Spatial object tracking data:
Content starts
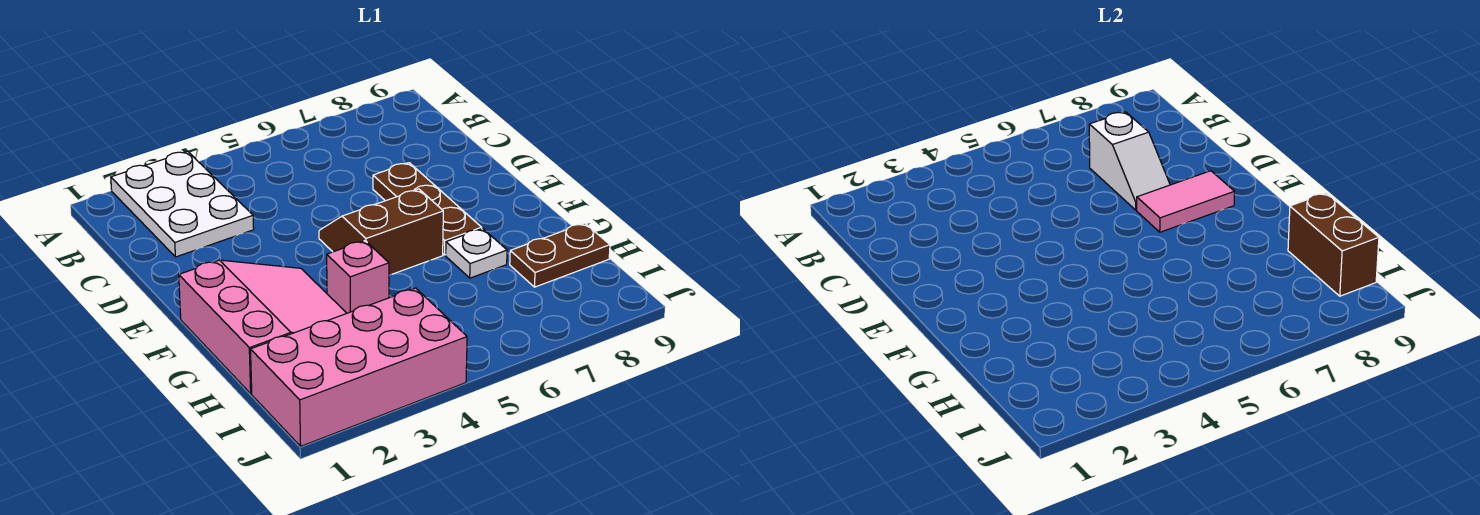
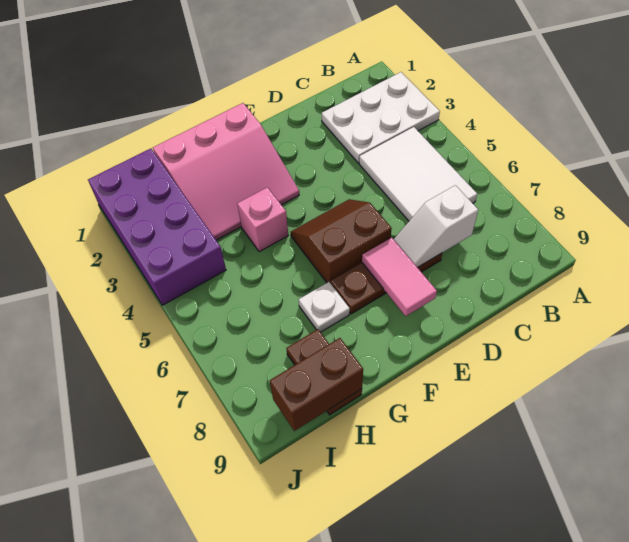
none -> white 2x3 tile [359,127,477,221]
brown 2x2 slope [319,189,443,275] -> brown 2x2 slope turned to [291,199,392,283]
pink 2x4 brick [251,288,467,446] -> purple 2x4 brick [88,149,226,305]

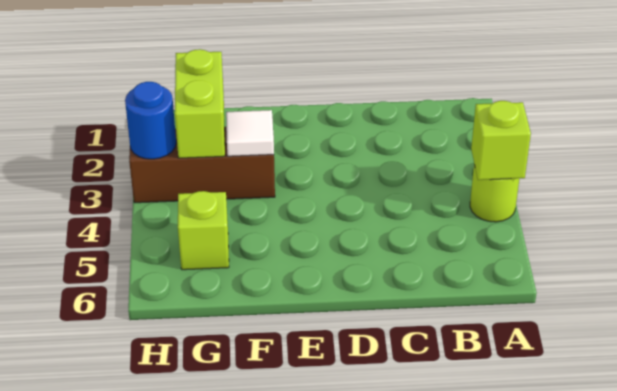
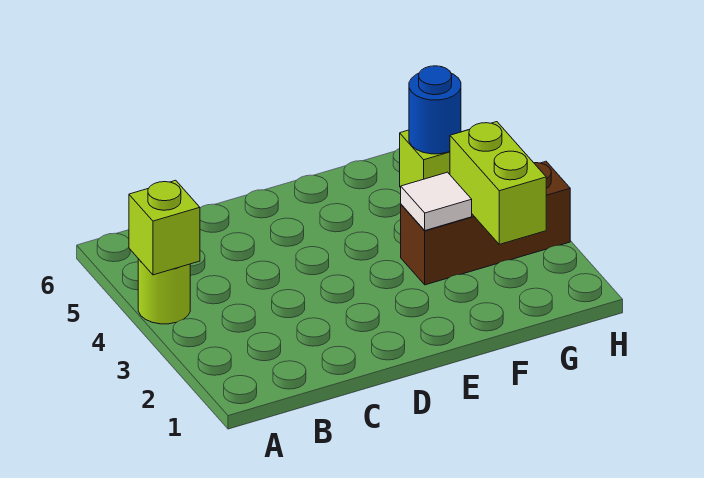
blue 1x1 round brick [125,82,176,159] -> blue 1x1 round brick moved to [409,66,461,154]

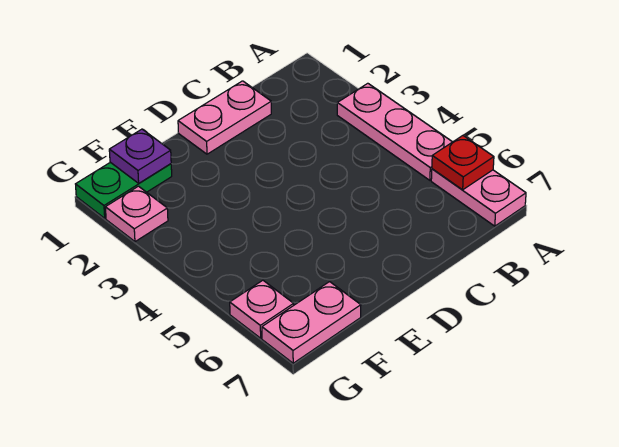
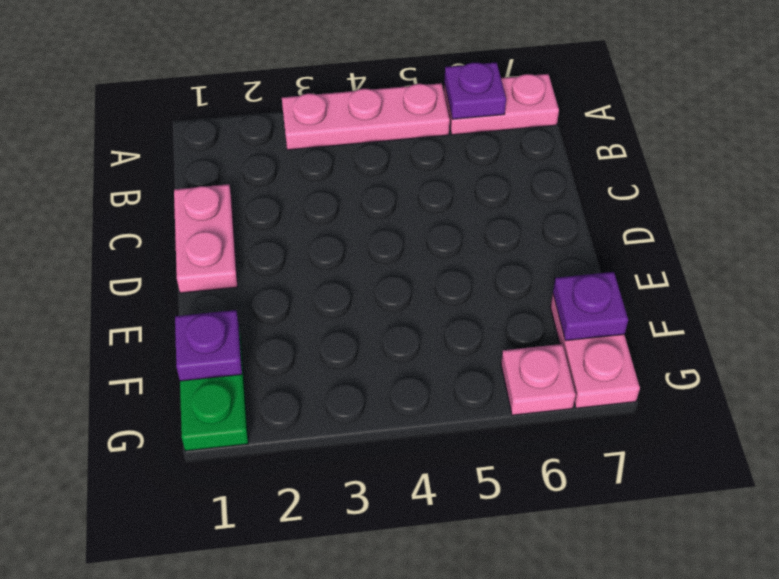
red 1x1 plate [432,136,494,190] -> purple 1x1 plate [444,62,506,119]
none -> purple 1x1 plate [553,272,628,341]
pink 1x1 plate [105,186,168,242] -> none

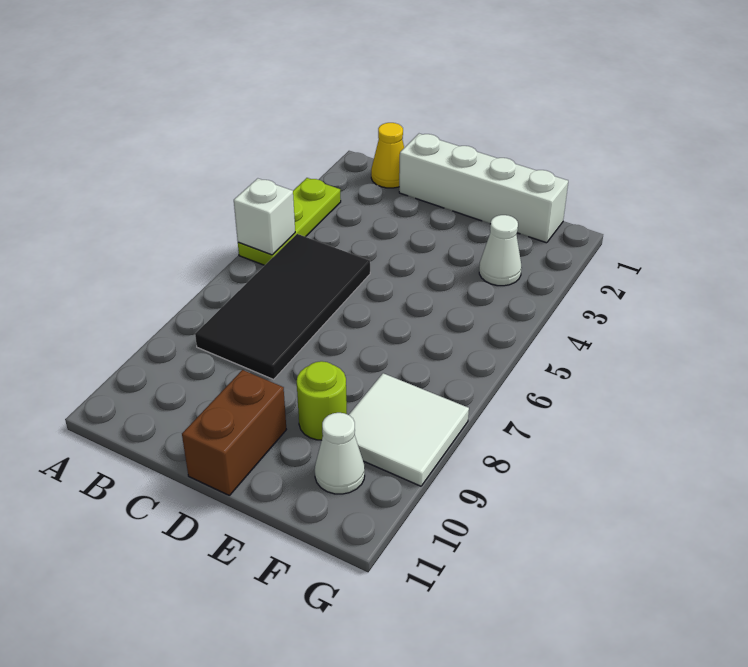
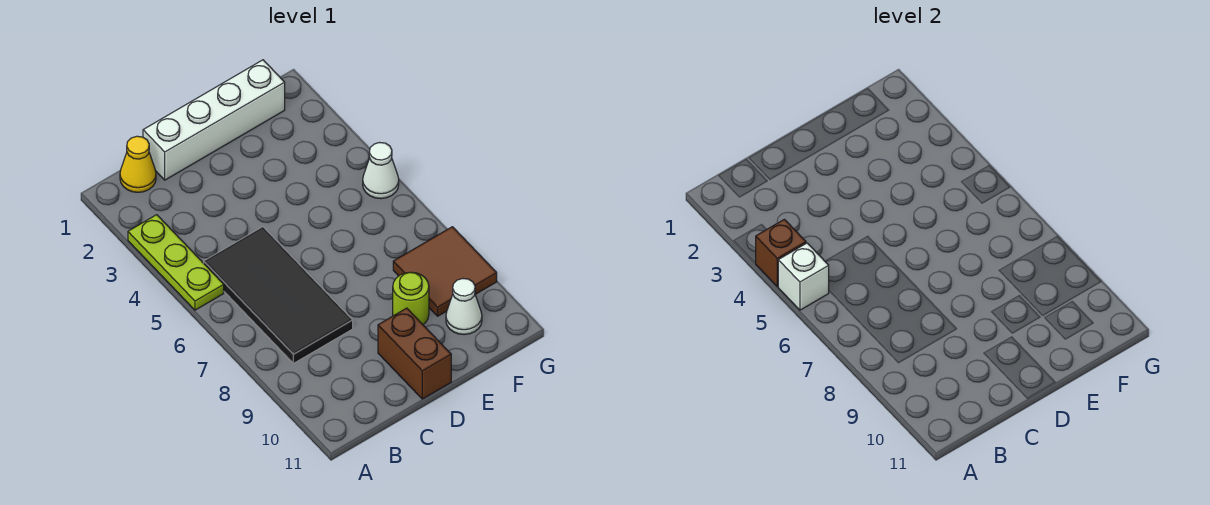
none -> brown 1x1 brick [756,219,806,287]
white 1x1 cone [479,215,522,286] -> white 1x1 cone moved to [363,143,399,199]
white 2x2 tile [349,373,469,486] -> brown 2x2 tile [393,227,497,316]

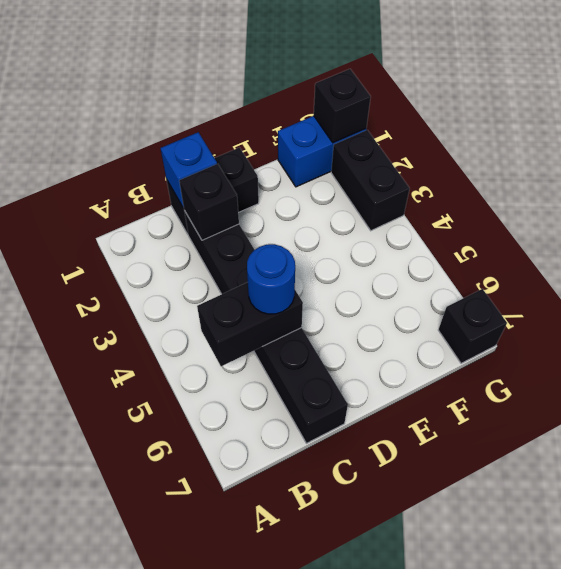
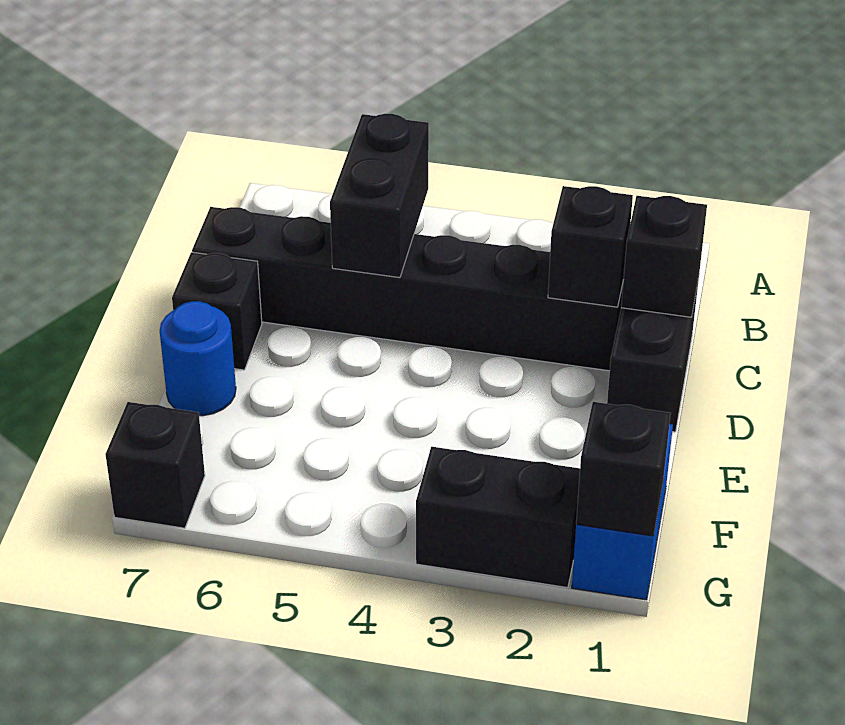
blue 1x1 brick [161,132,217,208] -> black 1x1 brick [621,196,707,317]
blue 1x1 round brick [247,244,295,314] -> blue 1x1 round brick moved to [160,301,236,416]
none -> black 1x1 brick [172,252,262,370]

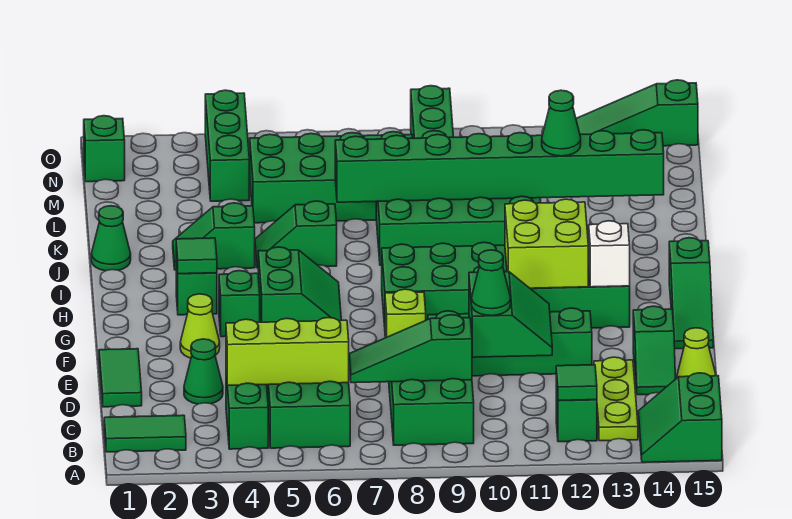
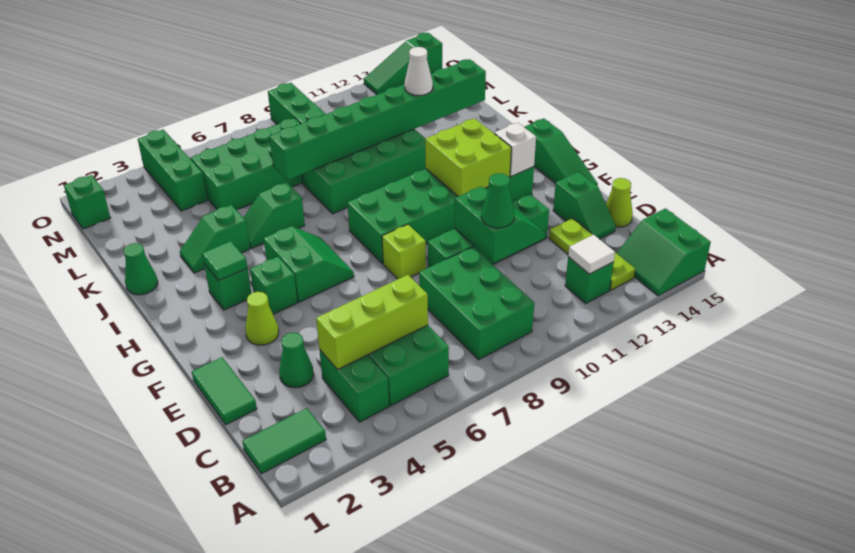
green 1x1 tile [556,365,597,400] -> white 1x1 tile [568,235,615,274]
green 1x3 slope [349,315,472,383] -> none
green 1x1 cone [542,90,581,156] -> white 1x1 cone [405,47,433,96]

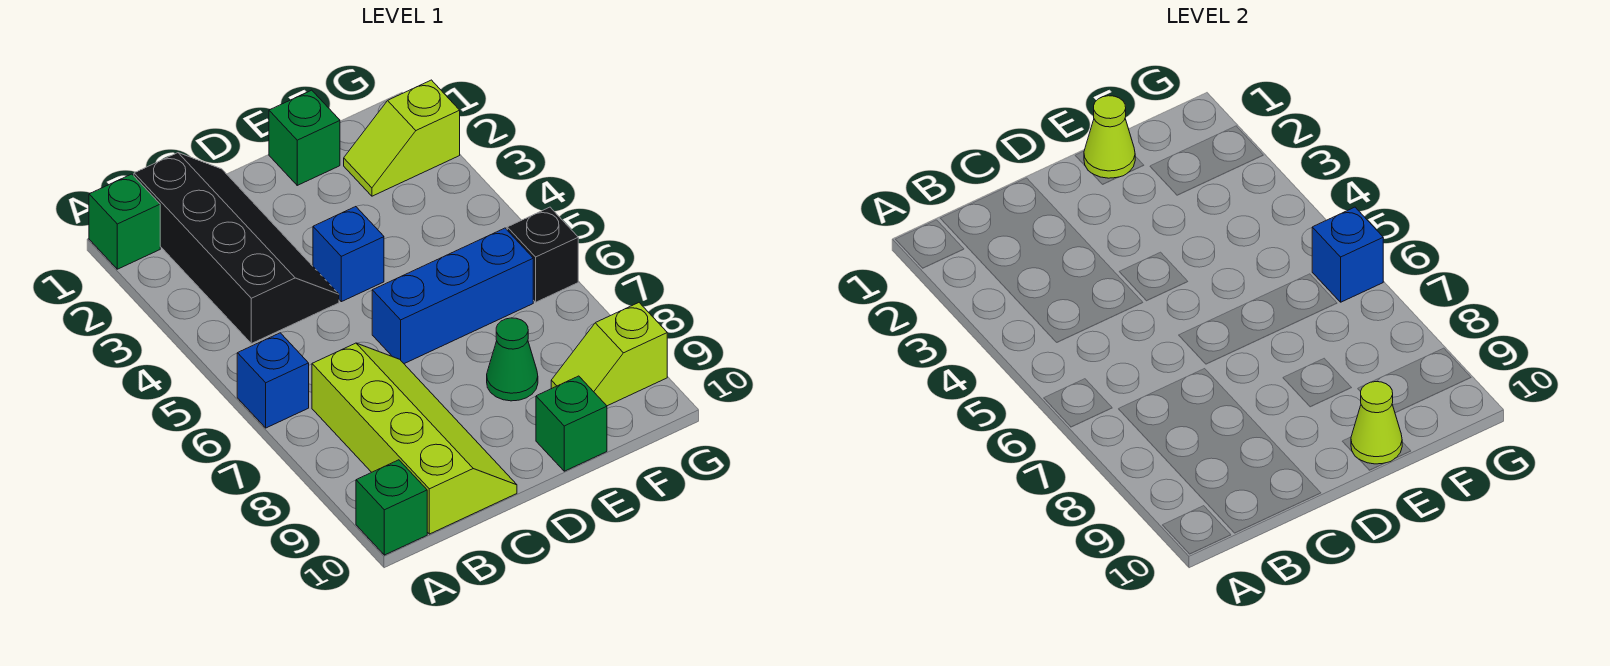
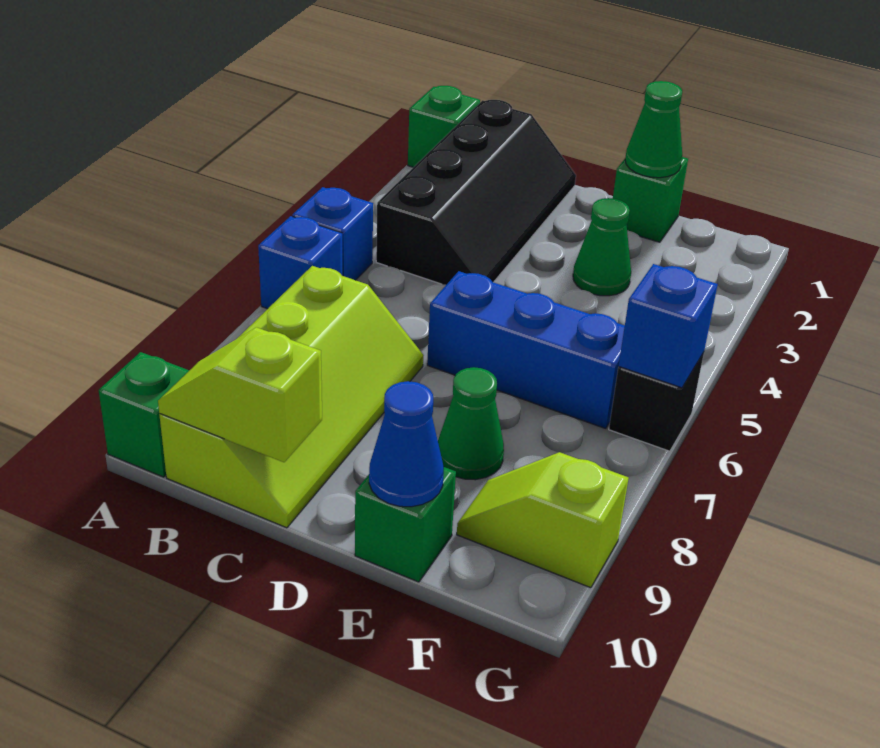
blue 1x1 brick [313,207,384,302] -> blue 1x1 brick moved to [292,187,373,280]
lime 1x1 cone [1084,96,1135,178] -> green 1x1 cone [625,81,682,178]
none -> green 1x1 cone [573,198,631,296]
lime 1x1 cone [1351,382,1402,464] -> blue 1x1 cone [369,381,444,507]
lime 1x2 slope [344,80,460,196] -> lime 1x2 slope moved to [158,327,322,462]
Content ends
Your goal:
Each line of the data above needs to be retyped as it is, without any picture.

Written response:
none -> white 2x3 tile [359,127,477,221]
brown 2x2 slope [319,189,443,275] -> brown 2x2 slope turned to [291,199,392,283]
pink 2x4 brick [251,288,467,446] -> purple 2x4 brick [88,149,226,305]

blue 1x1 round brick [125,82,176,159] -> blue 1x1 round brick moved to [409,66,461,154]

red 1x1 plate [432,136,494,190] -> purple 1x1 plate [444,62,506,119]
none -> purple 1x1 plate [553,272,628,341]
pink 1x1 plate [105,186,168,242] -> none

none -> brown 1x1 brick [756,219,806,287]
white 1x1 cone [479,215,522,286] -> white 1x1 cone moved to [363,143,399,199]
white 2x2 tile [349,373,469,486] -> brown 2x2 tile [393,227,497,316]

blue 1x1 brick [161,132,217,208] -> black 1x1 brick [621,196,707,317]
blue 1x1 round brick [247,244,295,314] -> blue 1x1 round brick moved to [160,301,236,416]
none -> black 1x1 brick [172,252,262,370]

green 1x1 tile [556,365,597,400] -> white 1x1 tile [568,235,615,274]
green 1x3 slope [349,315,472,383] -> none
green 1x1 cone [542,90,581,156] -> white 1x1 cone [405,47,433,96]

blue 1x1 brick [313,207,384,302] -> blue 1x1 brick moved to [292,187,373,280]
lime 1x1 cone [1084,96,1135,178] -> green 1x1 cone [625,81,682,178]
none -> green 1x1 cone [573,198,631,296]
lime 1x1 cone [1351,382,1402,464] -> blue 1x1 cone [369,381,444,507]
lime 1x2 slope [344,80,460,196] -> lime 1x2 slope moved to [158,327,322,462]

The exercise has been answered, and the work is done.